#### Records provided
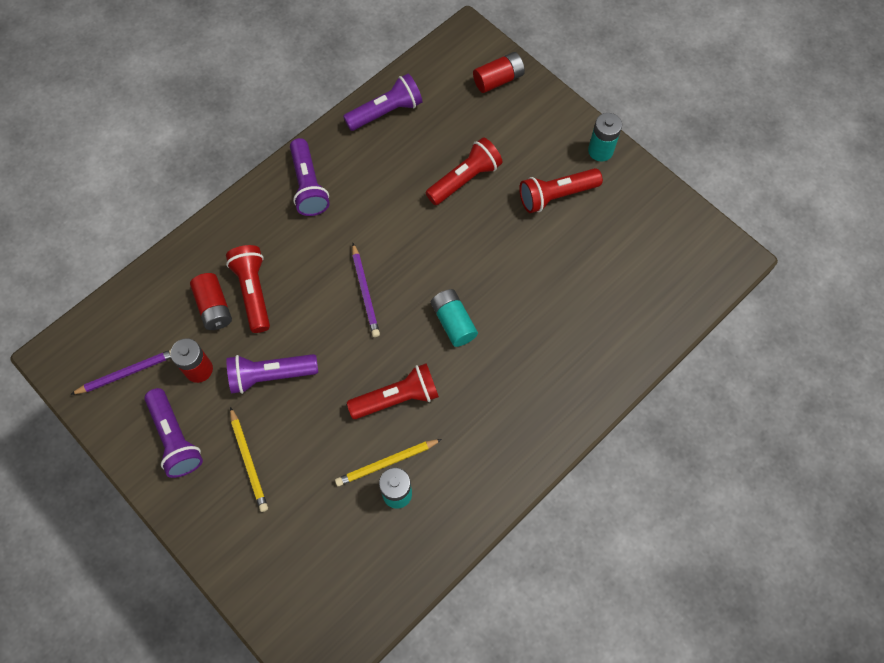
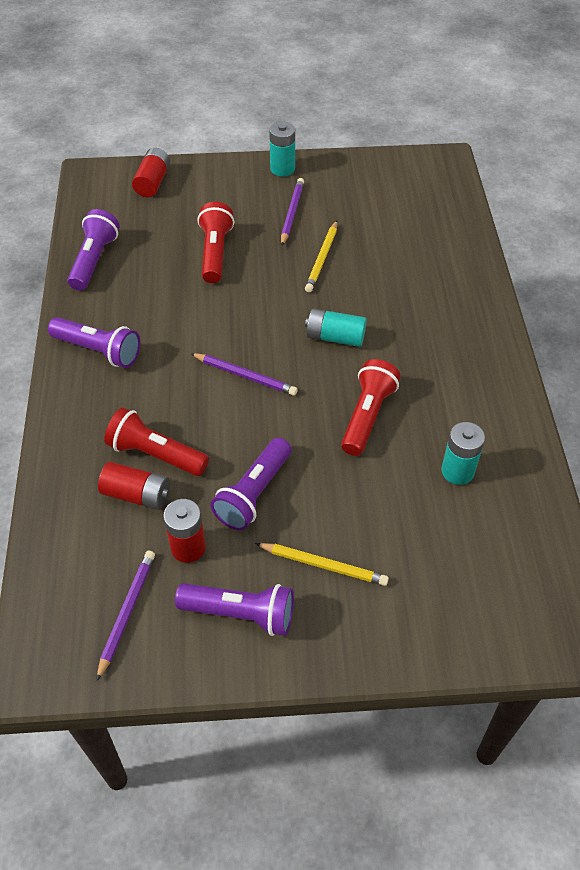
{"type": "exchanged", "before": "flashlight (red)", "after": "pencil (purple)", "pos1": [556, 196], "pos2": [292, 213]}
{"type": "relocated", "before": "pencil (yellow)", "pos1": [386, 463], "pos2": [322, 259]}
--
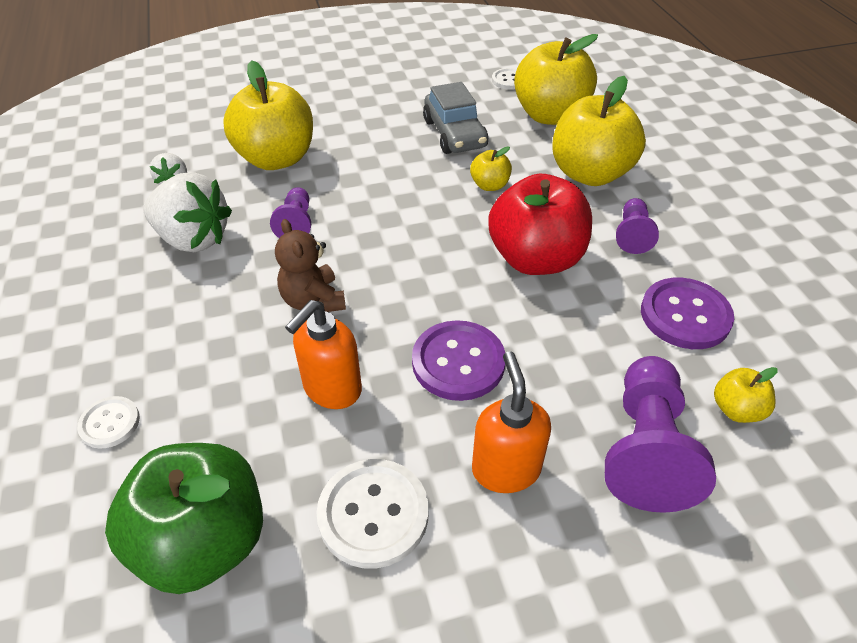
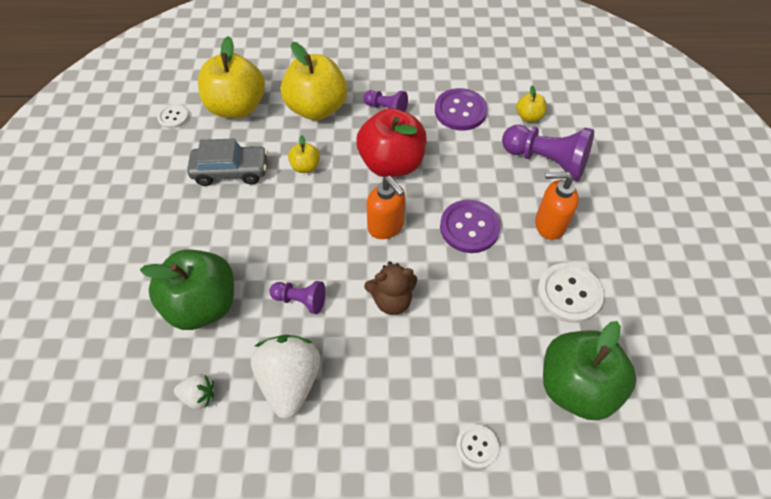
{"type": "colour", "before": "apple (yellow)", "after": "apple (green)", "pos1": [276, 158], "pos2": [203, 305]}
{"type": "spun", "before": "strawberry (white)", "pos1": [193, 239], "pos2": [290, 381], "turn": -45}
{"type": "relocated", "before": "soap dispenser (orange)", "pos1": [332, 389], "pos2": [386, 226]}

#### Exercise
Select from the material above each line in which the string "pencil" appears, and list those lines.

#### Response area
{"type": "exchanged", "before": "flashlight (red)", "after": "pencil (purple)", "pos1": [556, 196], "pos2": [292, 213]}
{"type": "relocated", "before": "pencil (yellow)", "pos1": [386, 463], "pos2": [322, 259]}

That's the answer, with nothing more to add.